Only the number is needed: the count of lines in the records with the word "grey".

===== RECORDS SUPPLIED =====

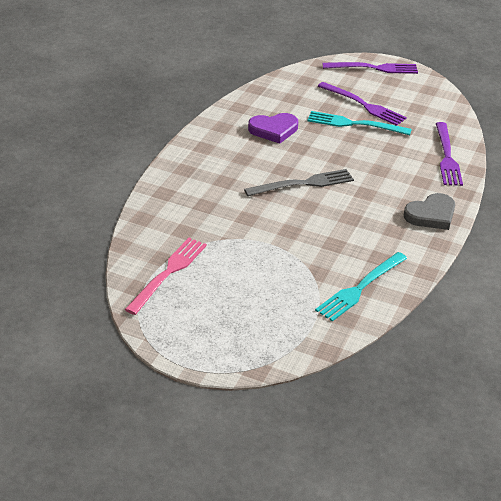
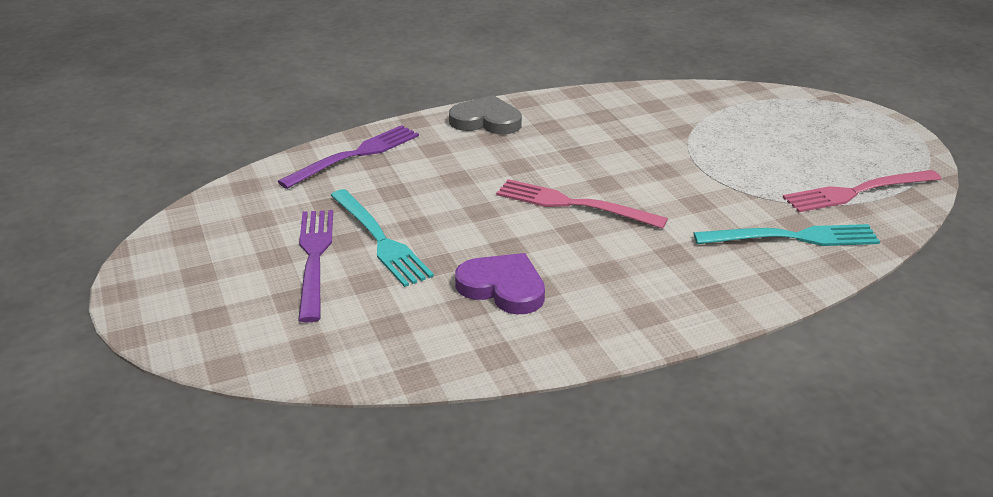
camera: 135 degrees left, 5 degrees down
(303, 184) = (573, 204): grey fork -> pink fork
(360, 288) = (658, 105): turquoise fork -> turquoise fork (793, 238)
(374, 68) = (173, 307): purple fork -> none

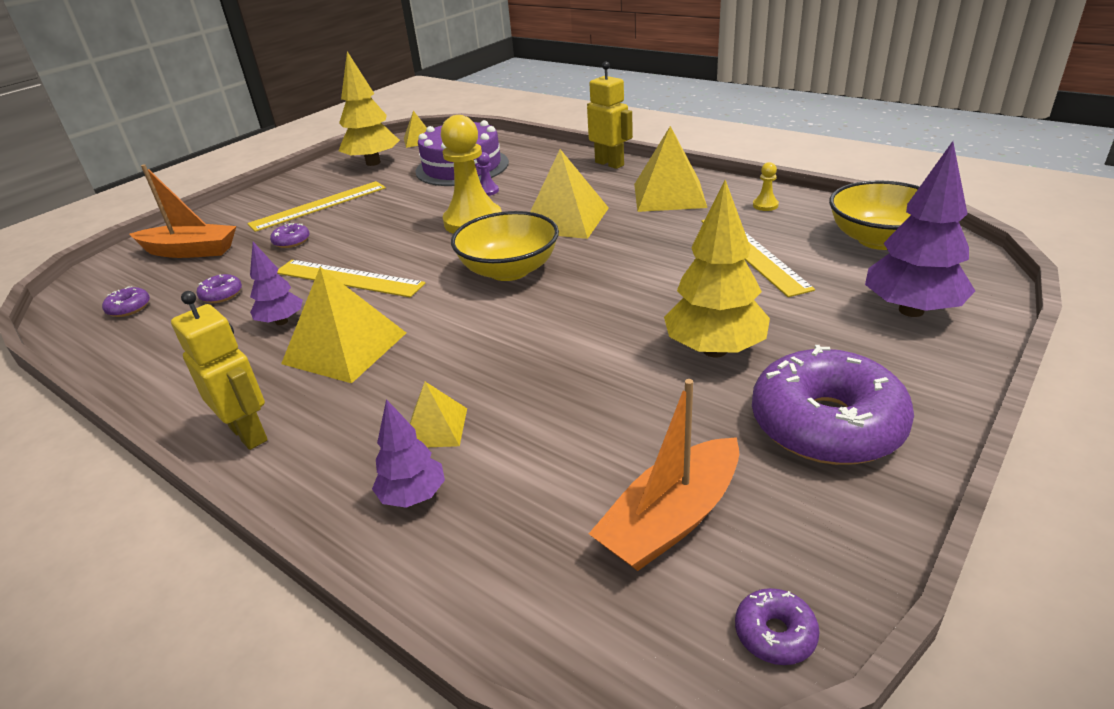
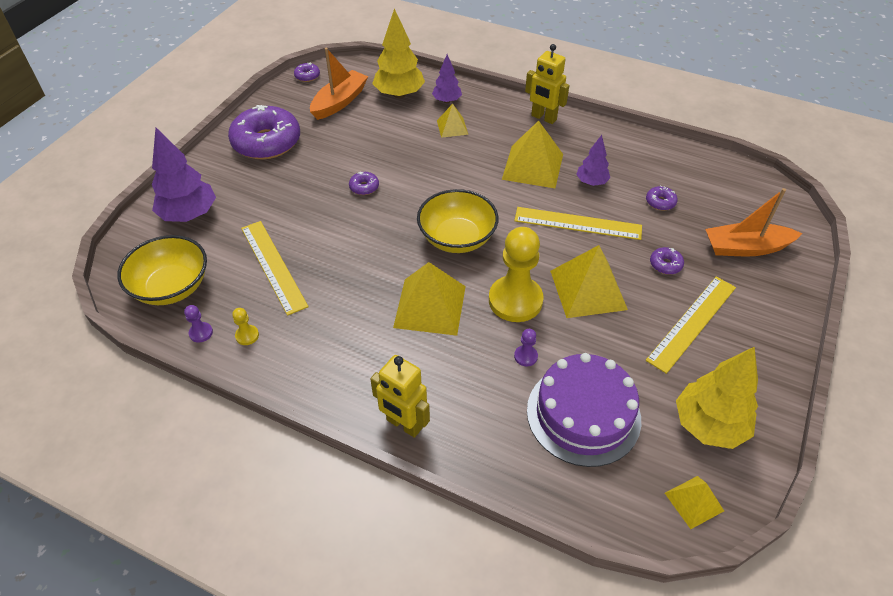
camera: 165 degrees right, 15 degrees up
(129, 308) = (715, 186): purple donut -> purple donut (364, 187)
(669, 195) = (335, 352): yellow pyramid -> yellow pyramid (588, 289)
(714, 350) = (313, 179): yellow tree -> yellow tree (399, 94)
(819, 208) = (201, 333): none -> purple pawn

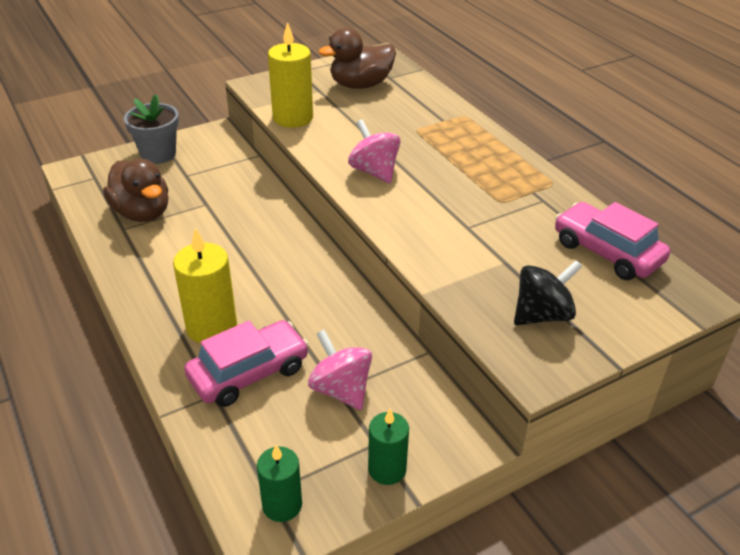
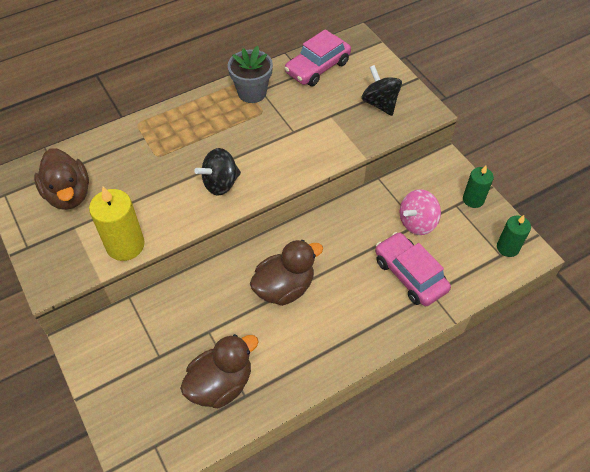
camera: 90 degrees left, 15 degrees up
(158, 154) = (116, 390): grey flower pot -> grey flower pot (252, 92)
(211, 327) = (368, 304): yellow candle -> none
(250, 256) = (284, 287): none -> brown duck
(374, 171) = (220, 183): pink spinning top -> black spinning top

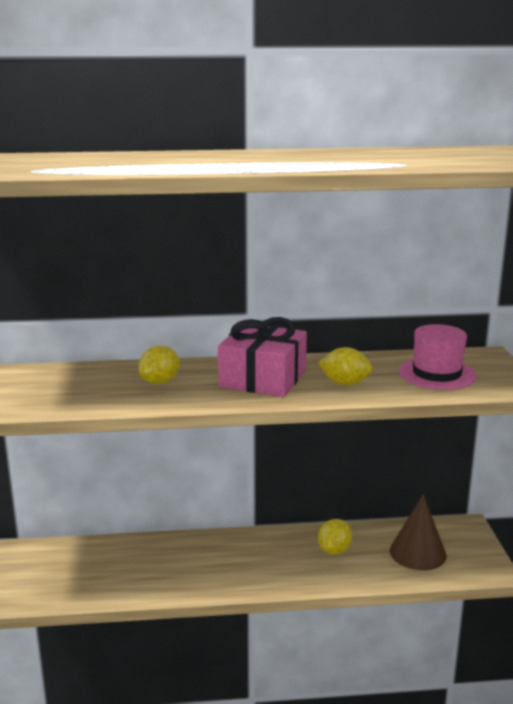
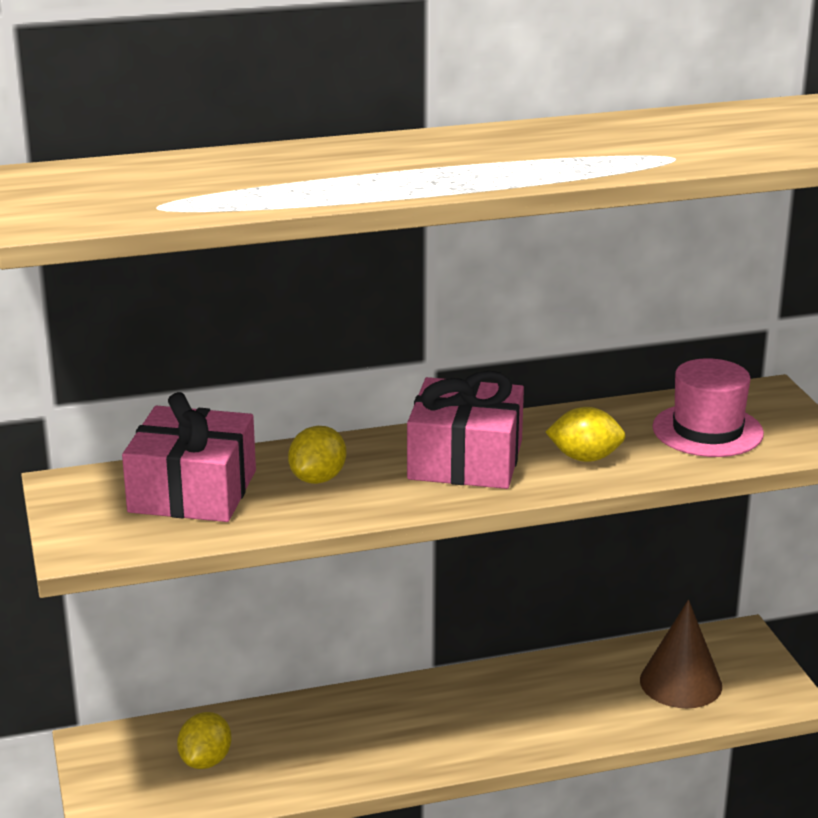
camera: 10 degrees left, 5 degrees up
(75, 383) = (192, 491): none -> pink gift
(334, 550) = (562, 692): yellow lemon -> yellow lemon (206, 761)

=====

RESPONSE TO THIS EXERCISE: 2